Description of the task
Print, from the listing below, the lines starting at the line containing "pink brick B11:C11" and ending at the line containing "pink brick E11", exactly as they stand, and print nothing else.

Record extracts
--------
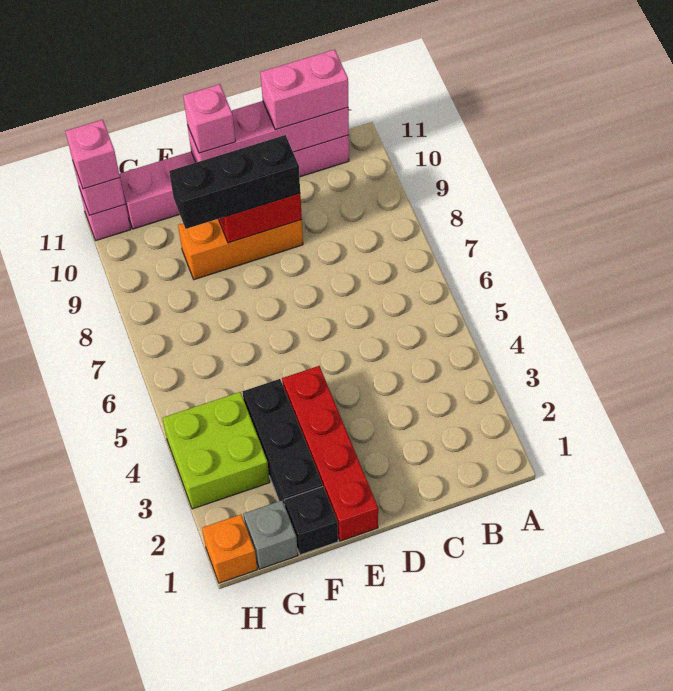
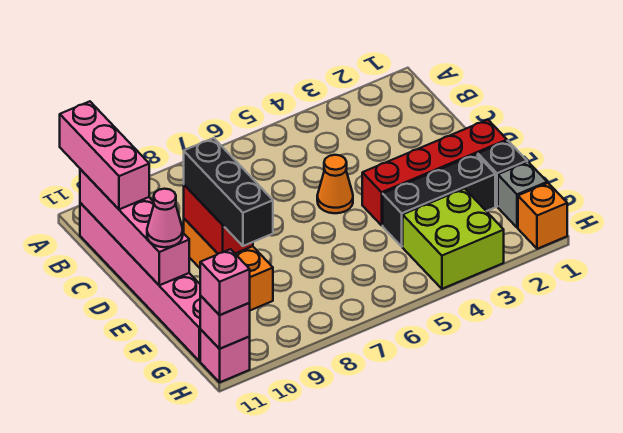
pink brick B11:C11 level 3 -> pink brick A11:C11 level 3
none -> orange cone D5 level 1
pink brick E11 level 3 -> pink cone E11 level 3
--------
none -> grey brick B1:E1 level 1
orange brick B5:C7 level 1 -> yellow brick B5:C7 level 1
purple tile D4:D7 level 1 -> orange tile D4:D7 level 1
--------
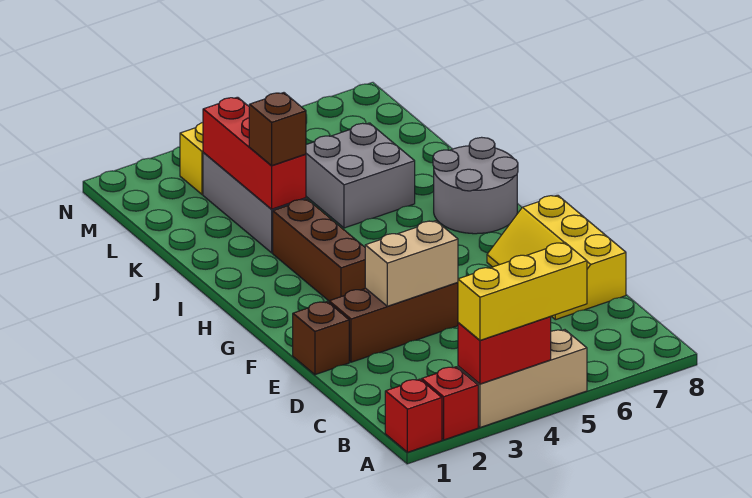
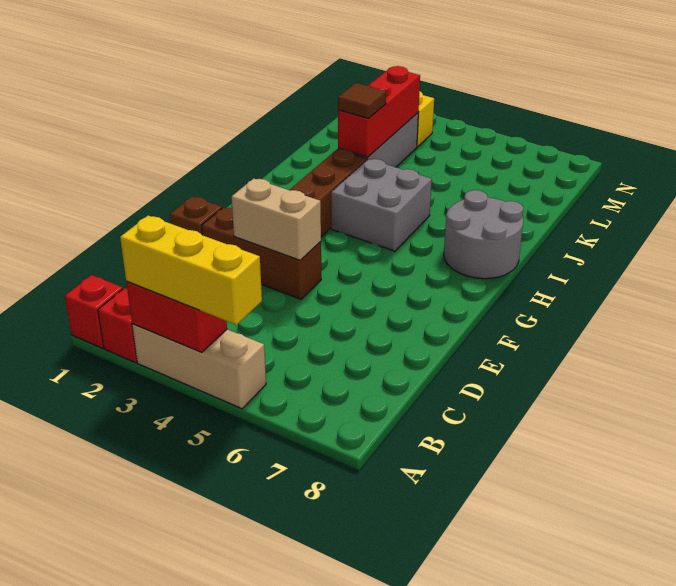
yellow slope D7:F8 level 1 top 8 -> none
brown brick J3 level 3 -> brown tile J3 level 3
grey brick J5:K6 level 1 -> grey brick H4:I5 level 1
--------
Solved problem
pink brick B11:C11 level 3 -> pink brick A11:C11 level 3
none -> orange cone D5 level 1
pink brick E11 level 3 -> pink cone E11 level 3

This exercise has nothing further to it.